_Exercise_.
Below are some records. Return exactly the lines from the one with "C211: 1500uF (+12V, GND) -> 15nF (+12V, GND)" to the one with "R201: 680 (GND, N_10) -> 680 (+12V, N_10)", and nothing else.

START Supplied information

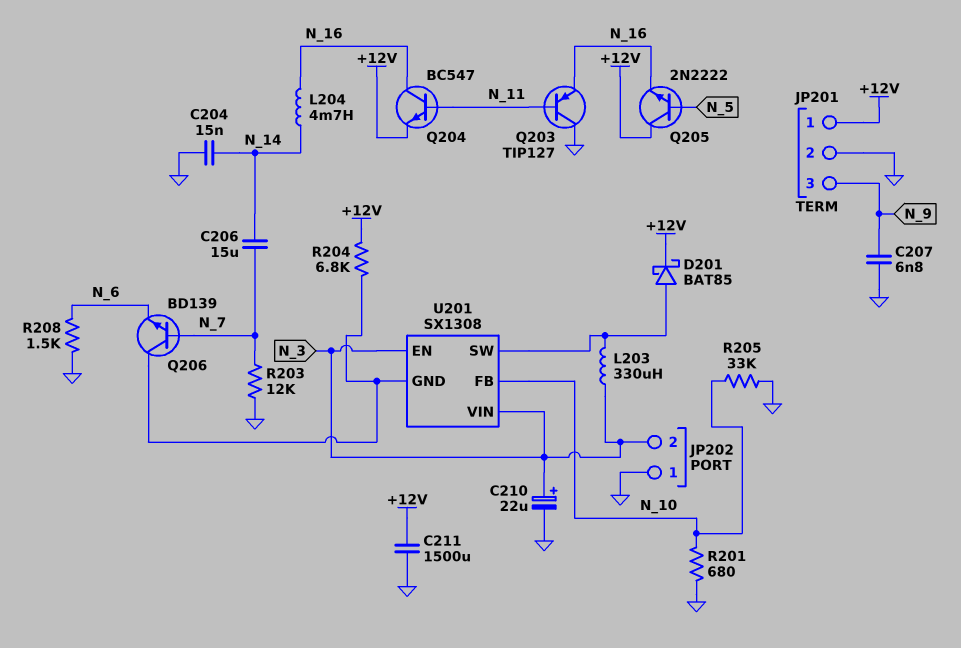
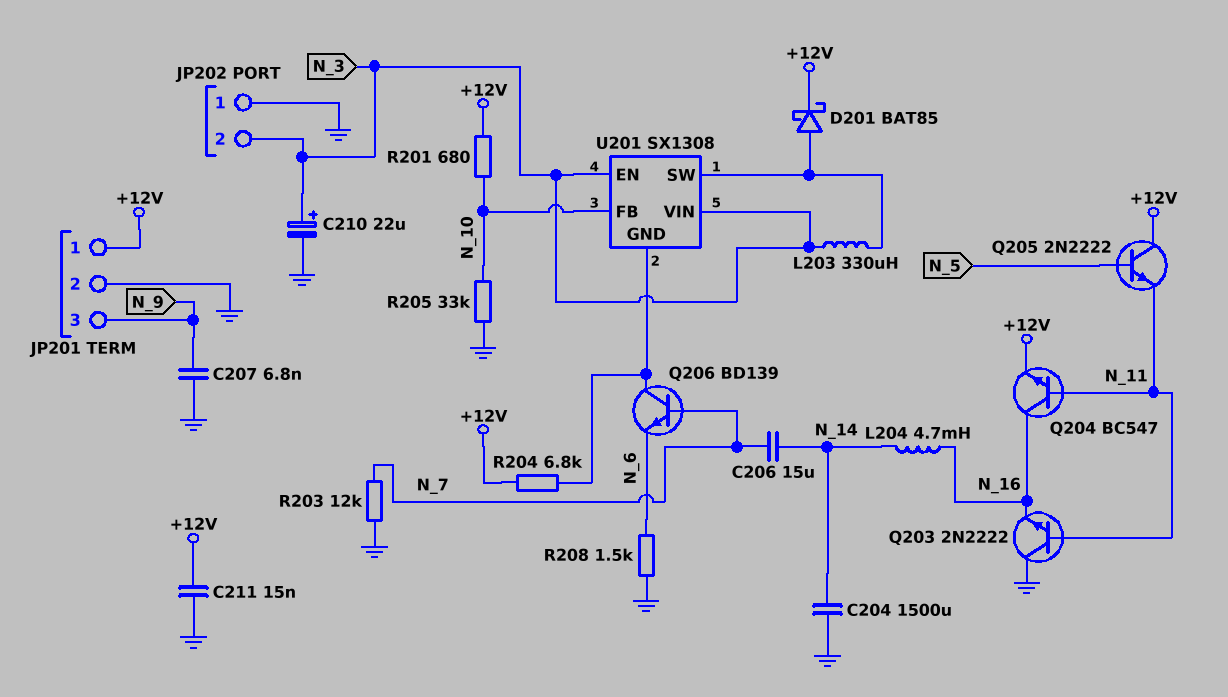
C204: 15nF (GND, N_14) -> 1500uF (GND, N_14)
C211: 1500uF (+12V, GND) -> 15nF (+12V, GND)
Q203: PNP TIP127 (B N_11, C GND, E N_16) -> NPN 2N2222 (B N_11, C GND, E N_16)
Q205: NPN 2N2222 (B N_5, C +12V, E N_16) -> NPN 2N2222 (B N_5, C +12V, E N_11)
R201: 680 (GND, N_10) -> 680 (+12V, N_10)

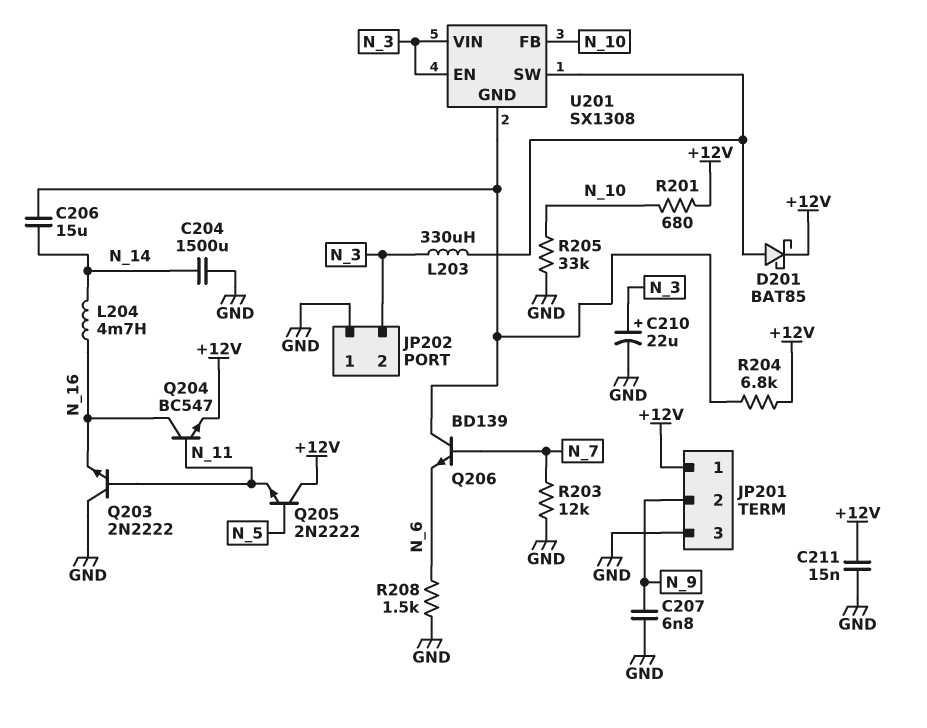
C206: 15uF (N_7, N_14) -> 15uF (N_14, U201/GND)
JP201 pin 2: GND -> N_9
JP201 pin 3: N_9 -> GND

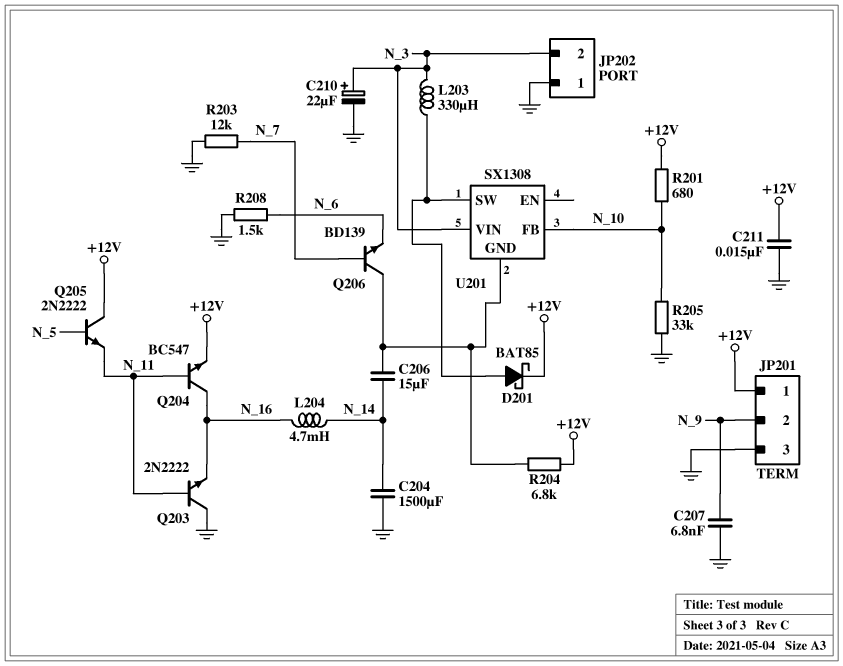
U201 pin EN: N_3 -> none

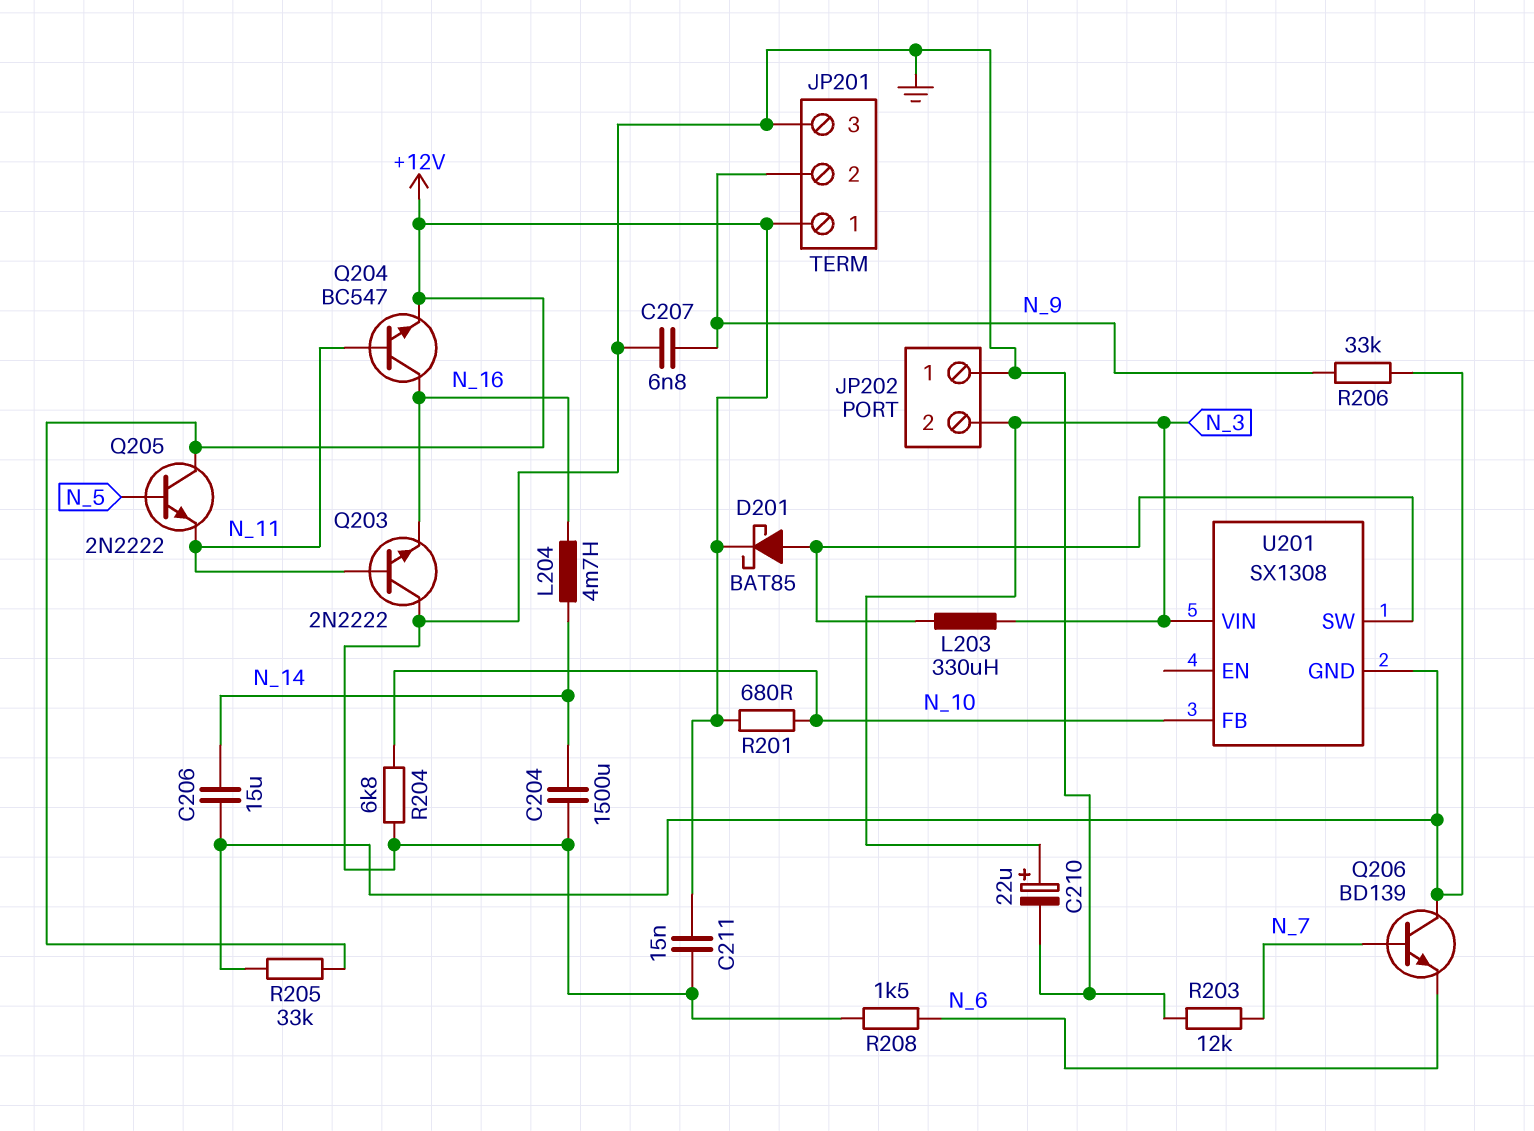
R204: 6.8k (+12V, U201/GND) -> 6.8k (GND, N_10)
R205: 33k (GND, N_10) -> 33k (+12V, U201/GND)
R206: none -> 33k (N_9, U201/GND)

END Supplied information

_Result of this task_.
C211: 1500uF (+12V, GND) -> 15nF (+12V, GND)
Q203: PNP TIP127 (B N_11, C GND, E N_16) -> NPN 2N2222 (B N_11, C GND, E N_16)
Q205: NPN 2N2222 (B N_5, C +12V, E N_16) -> NPN 2N2222 (B N_5, C +12V, E N_11)
R201: 680 (GND, N_10) -> 680 (+12V, N_10)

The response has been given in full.